Information START
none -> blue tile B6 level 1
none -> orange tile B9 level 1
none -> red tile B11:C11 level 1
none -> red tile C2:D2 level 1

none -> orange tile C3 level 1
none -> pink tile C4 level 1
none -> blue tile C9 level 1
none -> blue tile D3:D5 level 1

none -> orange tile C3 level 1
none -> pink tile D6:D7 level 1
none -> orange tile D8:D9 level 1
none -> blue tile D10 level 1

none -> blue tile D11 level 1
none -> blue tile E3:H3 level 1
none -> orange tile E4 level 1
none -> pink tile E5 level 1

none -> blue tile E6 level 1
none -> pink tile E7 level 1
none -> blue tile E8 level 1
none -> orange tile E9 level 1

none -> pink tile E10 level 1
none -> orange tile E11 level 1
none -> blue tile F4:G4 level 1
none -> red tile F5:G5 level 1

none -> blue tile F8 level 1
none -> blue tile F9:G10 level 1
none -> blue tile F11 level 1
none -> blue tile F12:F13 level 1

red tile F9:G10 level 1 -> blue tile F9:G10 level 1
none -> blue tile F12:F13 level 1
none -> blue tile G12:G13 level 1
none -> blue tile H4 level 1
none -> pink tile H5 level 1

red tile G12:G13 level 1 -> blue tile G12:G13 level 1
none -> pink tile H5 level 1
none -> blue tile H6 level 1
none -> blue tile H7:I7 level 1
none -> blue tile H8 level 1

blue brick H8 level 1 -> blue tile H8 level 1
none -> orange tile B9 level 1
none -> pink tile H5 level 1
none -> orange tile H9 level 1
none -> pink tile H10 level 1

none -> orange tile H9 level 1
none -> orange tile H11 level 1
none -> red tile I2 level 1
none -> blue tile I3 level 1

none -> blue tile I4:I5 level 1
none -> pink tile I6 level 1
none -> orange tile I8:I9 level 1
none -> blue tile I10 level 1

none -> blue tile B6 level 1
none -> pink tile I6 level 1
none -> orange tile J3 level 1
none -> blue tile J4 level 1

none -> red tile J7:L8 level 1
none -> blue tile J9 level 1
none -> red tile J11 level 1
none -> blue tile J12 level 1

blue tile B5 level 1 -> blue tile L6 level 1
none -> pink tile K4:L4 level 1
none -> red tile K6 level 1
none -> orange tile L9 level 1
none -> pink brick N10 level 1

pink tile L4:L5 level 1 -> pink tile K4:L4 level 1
Information END
> _Task to complete_: Find the word "brick" in the data and copy out each line where it turns up.

> _Completed exercise_:
blue brick H8 level 1 -> blue tile H8 level 1
none -> pink brick N10 level 1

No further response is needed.